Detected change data
'''
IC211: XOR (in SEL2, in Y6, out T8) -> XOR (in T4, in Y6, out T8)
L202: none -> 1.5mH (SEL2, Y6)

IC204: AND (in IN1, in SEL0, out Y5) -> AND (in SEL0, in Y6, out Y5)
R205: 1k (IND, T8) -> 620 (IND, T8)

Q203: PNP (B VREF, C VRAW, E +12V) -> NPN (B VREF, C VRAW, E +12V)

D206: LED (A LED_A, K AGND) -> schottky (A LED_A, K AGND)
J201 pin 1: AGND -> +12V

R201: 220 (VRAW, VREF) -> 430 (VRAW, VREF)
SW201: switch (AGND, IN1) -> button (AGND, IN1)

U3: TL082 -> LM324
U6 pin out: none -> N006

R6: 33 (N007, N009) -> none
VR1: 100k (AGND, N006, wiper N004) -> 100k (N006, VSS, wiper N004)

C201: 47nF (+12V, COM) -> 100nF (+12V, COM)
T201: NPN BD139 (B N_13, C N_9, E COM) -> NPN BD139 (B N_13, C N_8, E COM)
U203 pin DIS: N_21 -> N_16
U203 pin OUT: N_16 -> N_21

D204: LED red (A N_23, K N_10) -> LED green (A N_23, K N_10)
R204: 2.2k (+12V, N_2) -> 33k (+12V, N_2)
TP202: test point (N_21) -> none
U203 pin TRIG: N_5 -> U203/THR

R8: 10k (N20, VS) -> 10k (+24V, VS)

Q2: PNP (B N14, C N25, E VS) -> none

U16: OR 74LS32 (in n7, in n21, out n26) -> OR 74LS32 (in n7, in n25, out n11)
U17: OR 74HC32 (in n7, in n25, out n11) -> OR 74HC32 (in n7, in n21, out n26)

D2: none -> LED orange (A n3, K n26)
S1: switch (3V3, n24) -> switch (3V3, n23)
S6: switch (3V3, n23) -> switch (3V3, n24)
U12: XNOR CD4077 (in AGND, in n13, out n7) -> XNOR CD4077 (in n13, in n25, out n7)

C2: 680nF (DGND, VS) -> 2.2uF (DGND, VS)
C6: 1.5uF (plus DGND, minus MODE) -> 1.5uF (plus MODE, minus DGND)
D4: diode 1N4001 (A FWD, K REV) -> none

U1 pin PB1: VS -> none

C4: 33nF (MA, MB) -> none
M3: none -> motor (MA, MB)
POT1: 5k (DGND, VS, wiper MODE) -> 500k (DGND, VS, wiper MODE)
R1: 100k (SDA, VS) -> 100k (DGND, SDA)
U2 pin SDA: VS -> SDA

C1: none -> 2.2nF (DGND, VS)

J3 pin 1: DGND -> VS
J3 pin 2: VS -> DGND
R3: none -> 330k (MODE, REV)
'''
▶ **Your task**
Each of the lines above must appear again, unchanged.

▶ **Output below**
IC211: XOR (in SEL2, in Y6, out T8) -> XOR (in T4, in Y6, out T8)
L202: none -> 1.5mH (SEL2, Y6)

IC204: AND (in IN1, in SEL0, out Y5) -> AND (in SEL0, in Y6, out Y5)
R205: 1k (IND, T8) -> 620 (IND, T8)

Q203: PNP (B VREF, C VRAW, E +12V) -> NPN (B VREF, C VRAW, E +12V)

D206: LED (A LED_A, K AGND) -> schottky (A LED_A, K AGND)
J201 pin 1: AGND -> +12V

R201: 220 (VRAW, VREF) -> 430 (VRAW, VREF)
SW201: switch (AGND, IN1) -> button (AGND, IN1)

U3: TL082 -> LM324
U6 pin out: none -> N006

R6: 33 (N007, N009) -> none
VR1: 100k (AGND, N006, wiper N004) -> 100k (N006, VSS, wiper N004)

C201: 47nF (+12V, COM) -> 100nF (+12V, COM)
T201: NPN BD139 (B N_13, C N_9, E COM) -> NPN BD139 (B N_13, C N_8, E COM)
U203 pin DIS: N_21 -> N_16
U203 pin OUT: N_16 -> N_21

D204: LED red (A N_23, K N_10) -> LED green (A N_23, K N_10)
R204: 2.2k (+12V, N_2) -> 33k (+12V, N_2)
TP202: test point (N_21) -> none
U203 pin TRIG: N_5 -> U203/THR

R8: 10k (N20, VS) -> 10k (+24V, VS)

Q2: PNP (B N14, C N25, E VS) -> none

U16: OR 74LS32 (in n7, in n21, out n26) -> OR 74LS32 (in n7, in n25, out n11)
U17: OR 74HC32 (in n7, in n25, out n11) -> OR 74HC32 (in n7, in n21, out n26)

D2: none -> LED orange (A n3, K n26)
S1: switch (3V3, n24) -> switch (3V3, n23)
S6: switch (3V3, n23) -> switch (3V3, n24)
U12: XNOR CD4077 (in AGND, in n13, out n7) -> XNOR CD4077 (in n13, in n25, out n7)

C2: 680nF (DGND, VS) -> 2.2uF (DGND, VS)
C6: 1.5uF (plus DGND, minus MODE) -> 1.5uF (plus MODE, minus DGND)
D4: diode 1N4001 (A FWD, K REV) -> none

U1 pin PB1: VS -> none

C4: 33nF (MA, MB) -> none
M3: none -> motor (MA, MB)
POT1: 5k (DGND, VS, wiper MODE) -> 500k (DGND, VS, wiper MODE)
R1: 100k (SDA, VS) -> 100k (DGND, SDA)
U2 pin SDA: VS -> SDA

C1: none -> 2.2nF (DGND, VS)

J3 pin 1: DGND -> VS
J3 pin 2: VS -> DGND
R3: none -> 330k (MODE, REV)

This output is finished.